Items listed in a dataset

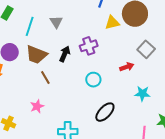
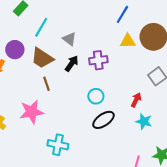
gray triangle: (56, 22) -> (69, 39), moved, turned -32
red arrow: (127, 67) -> (136, 100), moved, turned -56
pink star: (37, 106) -> (32, 112), size x1.6
black ellipse: (105, 112) -> (103, 120), moved

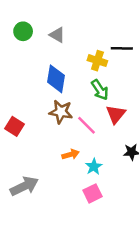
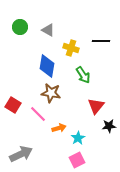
yellow cross: (97, 61) -> (71, 48), moved
red triangle: (116, 114) -> (96, 106), moved
pink line: (86, 125) -> (38, 114), moved

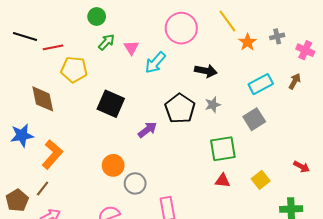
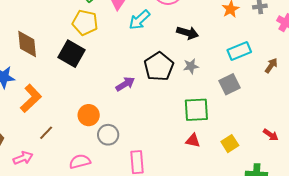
yellow pentagon: (74, 69) -> (85, 23), moved
brown arrow: (295, 81) -> (271, 66), moved
black square: (111, 104) -> (72, 54), moved
brown line: (43, 189) -> (46, 133), moved

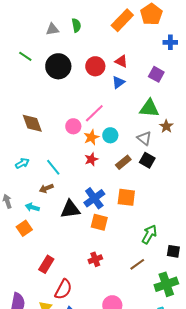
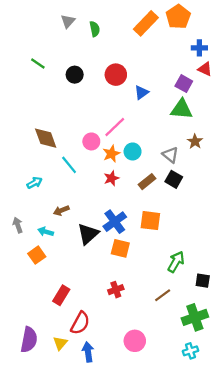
gray triangle: (52, 29) -> (68, 21), moved, turned -40
red triangle: (121, 61) -> (205, 69), moved
black circle: (58, 66) -> (75, 75), size x0.6
green triangle: (149, 108) -> (182, 109), moved
cyan line: (53, 167) -> (69, 165), moved
black triangle: (70, 209) -> (88, 234), turned -35

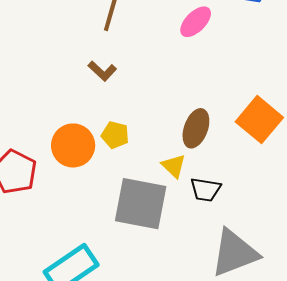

* Work required:
Look through the data above. Each line containing the word "arrow" needs to be copied.

* Answer section:
red arrow: (127, 67) -> (136, 100), moved, turned -56
brown arrow: (295, 81) -> (271, 66), moved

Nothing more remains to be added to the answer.